**Problem to solve**
Any picture in the entries is to be skipped, while everything else is transcribed word for word.
[Provided material Boundary: Start]
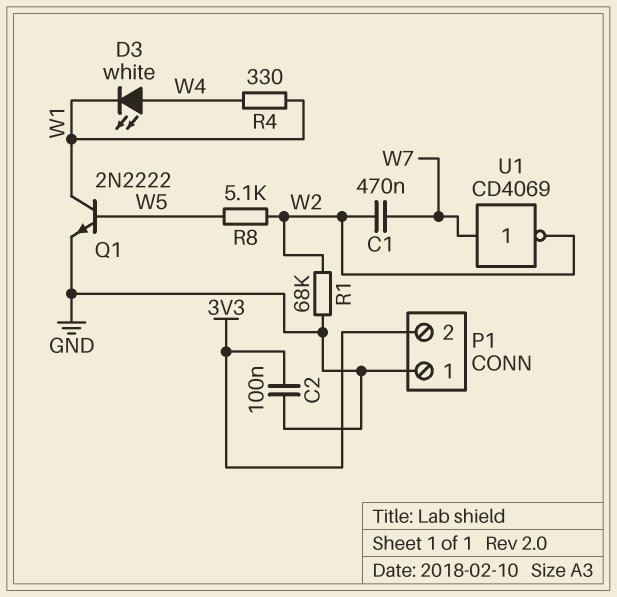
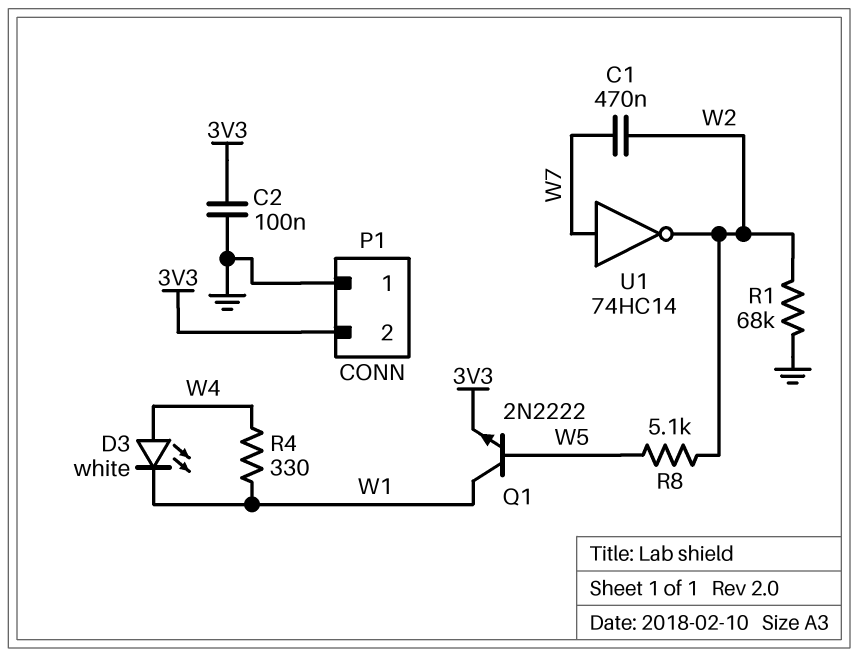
Q1: NPN 2N2222 (B W5, C W1, E GND) -> NPN 2N2222 (B W5, C W1, E 3V3)
U1: NOT CD4069 (in W7, out W2) -> NOT 74HC14 (in W7, out W2)

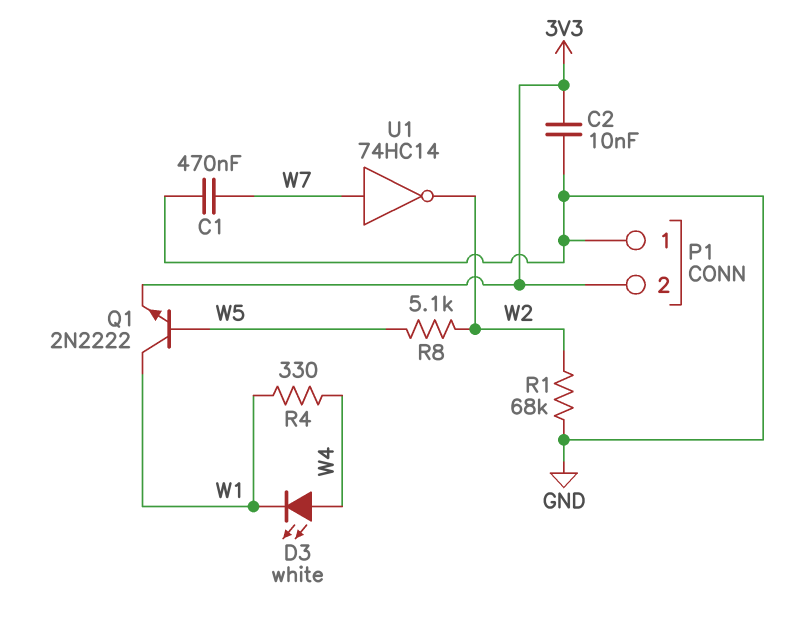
C1: 470nF (W2, W7) -> 470nF (GND, W7)
C2: 100nF (3V3, GND) -> 10nF (3V3, GND)

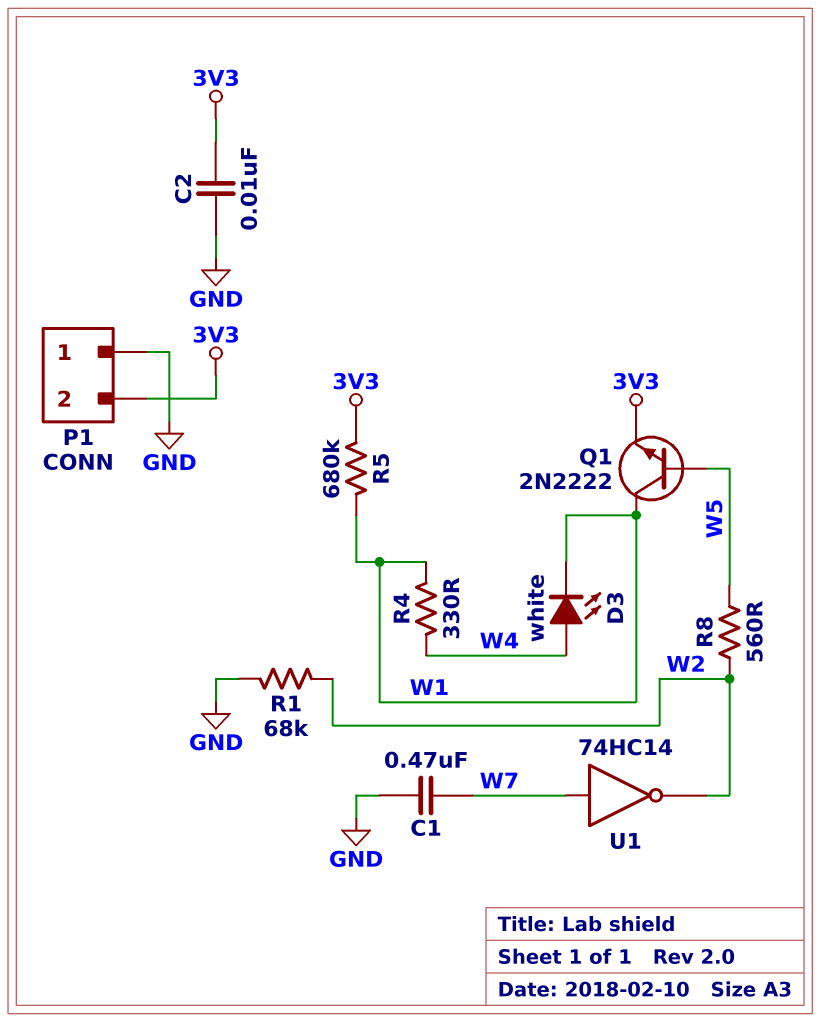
R5: none -> 680k (3V3, W1)
R8: 5.1k (W2, W5) -> 560 (W2, W5)

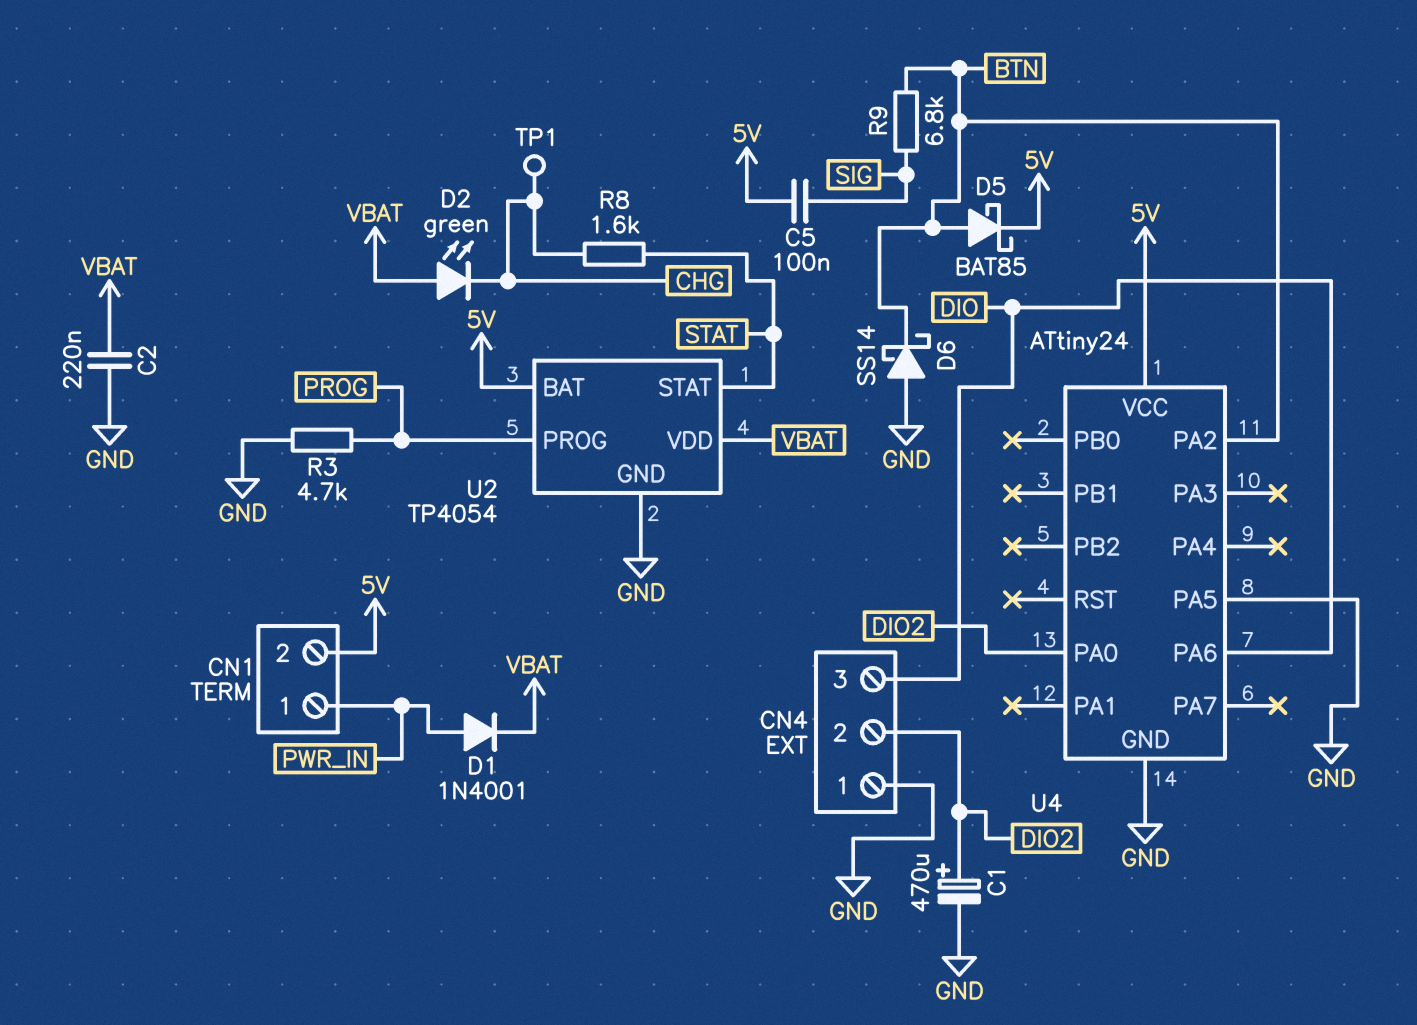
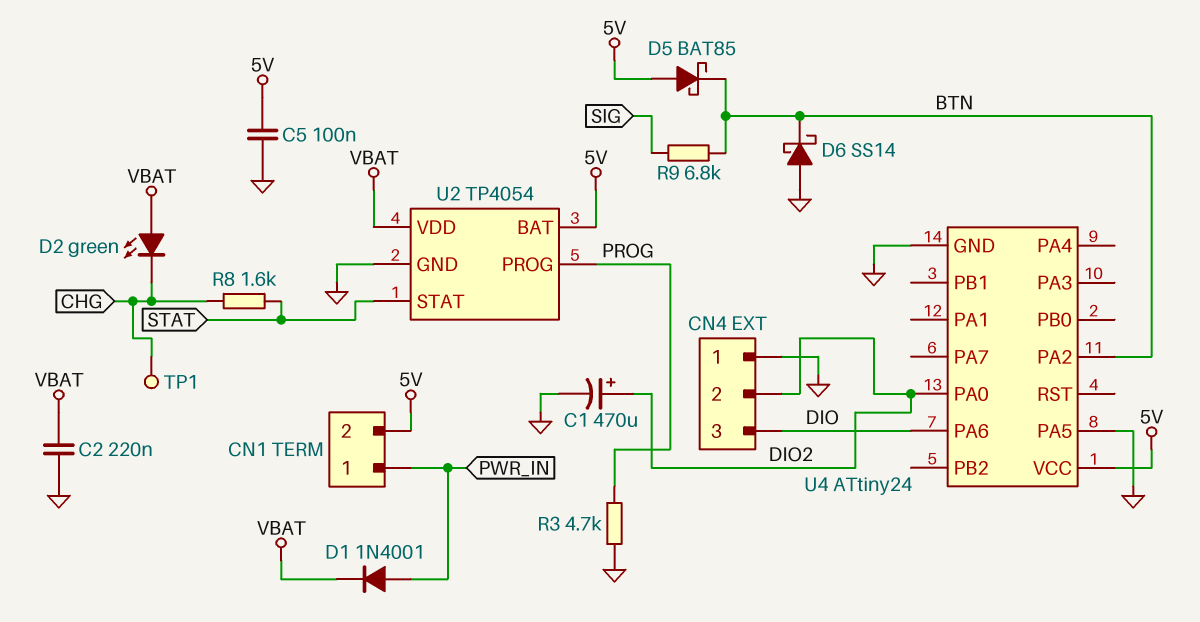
C5: 100nF (5V, SIG) -> 100nF (5V, GND)
D5: schottky BAT85 (A BTN, K 5V) -> schottky BAT85 (A 5V, K BTN)

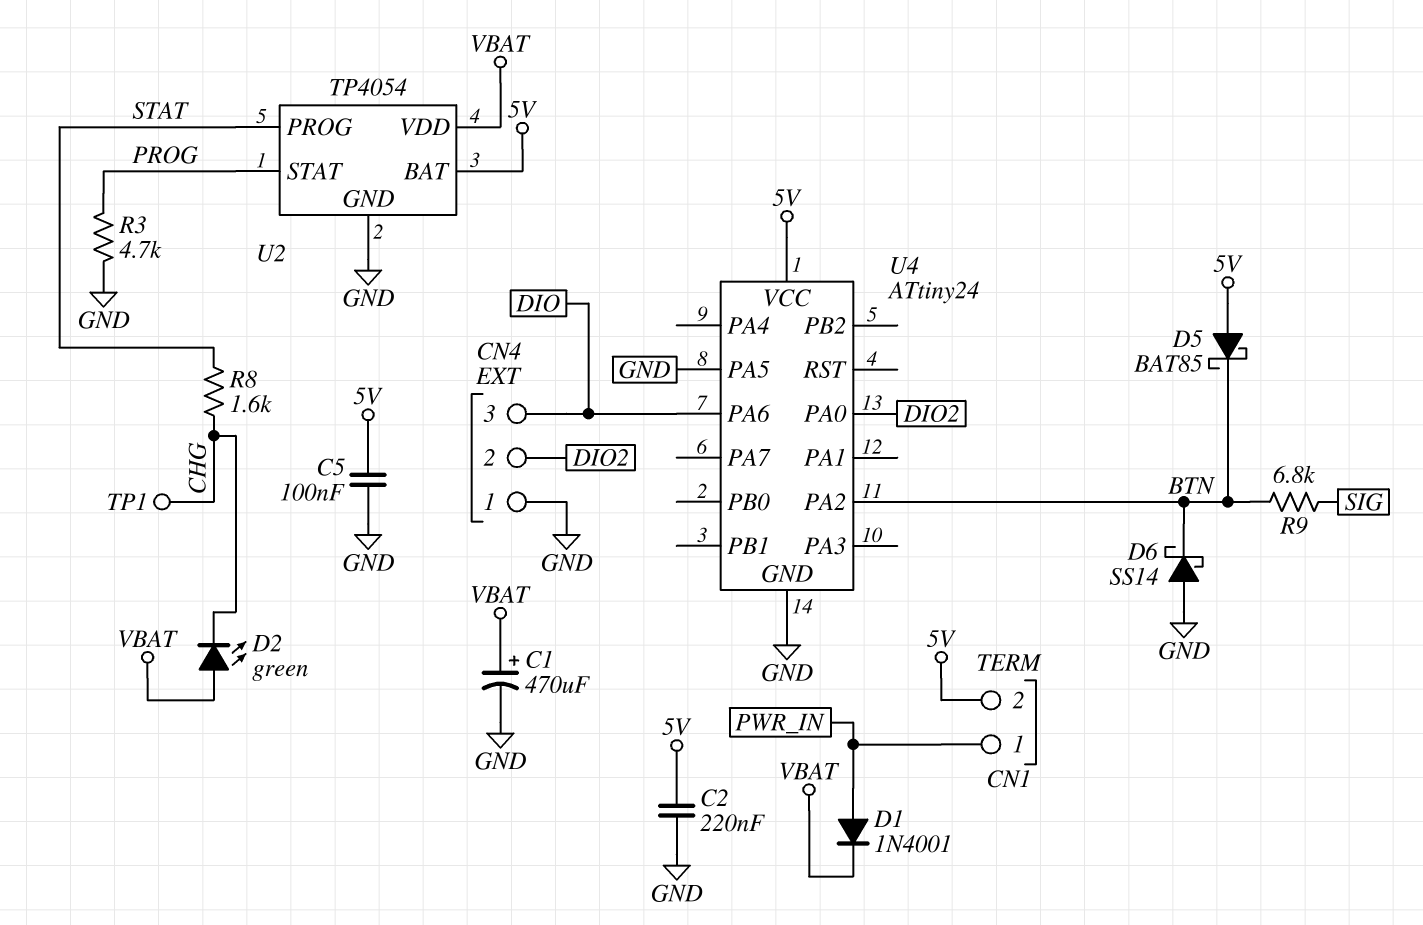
C1: 470uF (plus DIO2, minus GND) -> 470uF (plus VBAT, minus GND)
C2: 220nF (GND, VBAT) -> 220nF (5V, GND)
U2 pin PROG: PROG -> STAT
U2 pin STAT: STAT -> PROG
[Provided material Boundary: End]
**Response box**
Q1: NPN 2N2222 (B W5, C W1, E GND) -> NPN 2N2222 (B W5, C W1, E 3V3)
U1: NOT CD4069 (in W7, out W2) -> NOT 74HC14 (in W7, out W2)

C1: 470nF (W2, W7) -> 470nF (GND, W7)
C2: 100nF (3V3, GND) -> 10nF (3V3, GND)

R5: none -> 680k (3V3, W1)
R8: 5.1k (W2, W5) -> 560 (W2, W5)

C5: 100nF (5V, SIG) -> 100nF (5V, GND)
D5: schottky BAT85 (A BTN, K 5V) -> schottky BAT85 (A 5V, K BTN)

C1: 470uF (plus DIO2, minus GND) -> 470uF (plus VBAT, minus GND)
C2: 220nF (GND, VBAT) -> 220nF (5V, GND)
U2 pin PROG: PROG -> STAT
U2 pin STAT: STAT -> PROG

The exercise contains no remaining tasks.